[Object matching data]
□ □ □

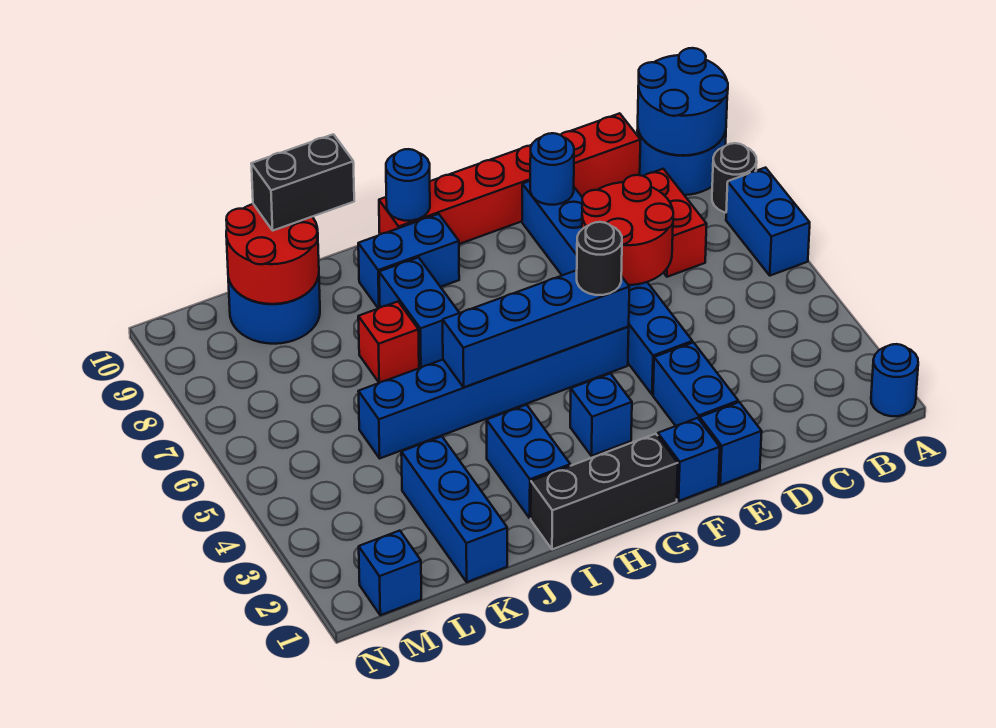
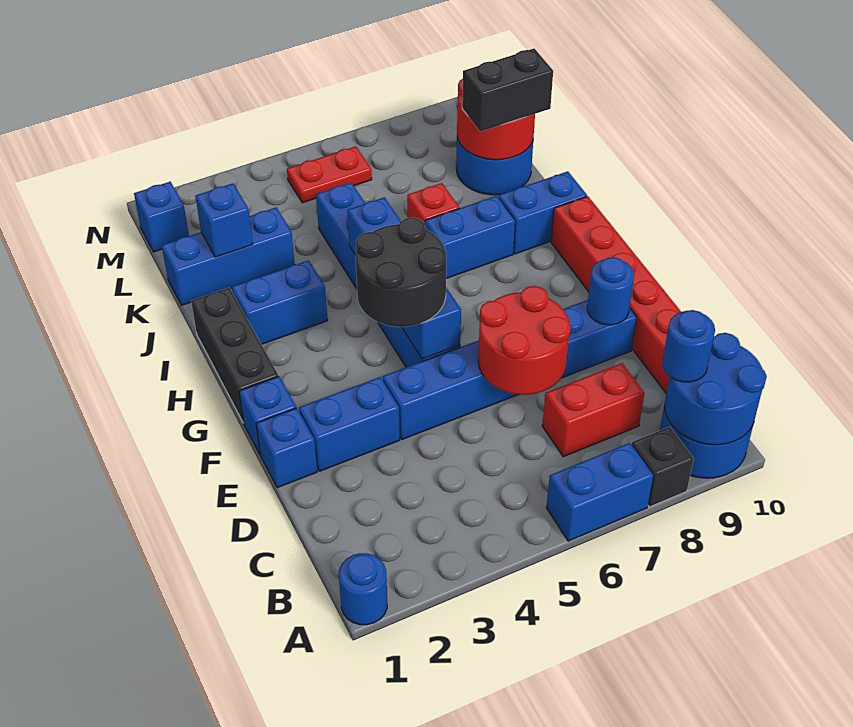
black round brick A8 level 1 -> black brick A8 level 1
black round brick F5 level 3 -> black round brick F4:G5 level 3
blue brick G3 level 1 -> blue brick K2 level 2
blue brick H9:I9 level 1 -> blue brick I9:I10 level 1
blue round brick H10 level 2 -> blue round brick B9 level 3
black brick J10:K10 level 3 -> black brick K9:K10 level 3
none -> red plate M5:M6 level 1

□ □ □

**TASK DESCRIPTION:** Only the lines from the one containing "blue round brick H10" through the end of the entries above belong in the answer; repeat them exactly.

**ANSWER TO THIS EXERCISE:**
blue round brick H10 level 2 -> blue round brick B9 level 3
black brick J10:K10 level 3 -> black brick K9:K10 level 3
none -> red plate M5:M6 level 1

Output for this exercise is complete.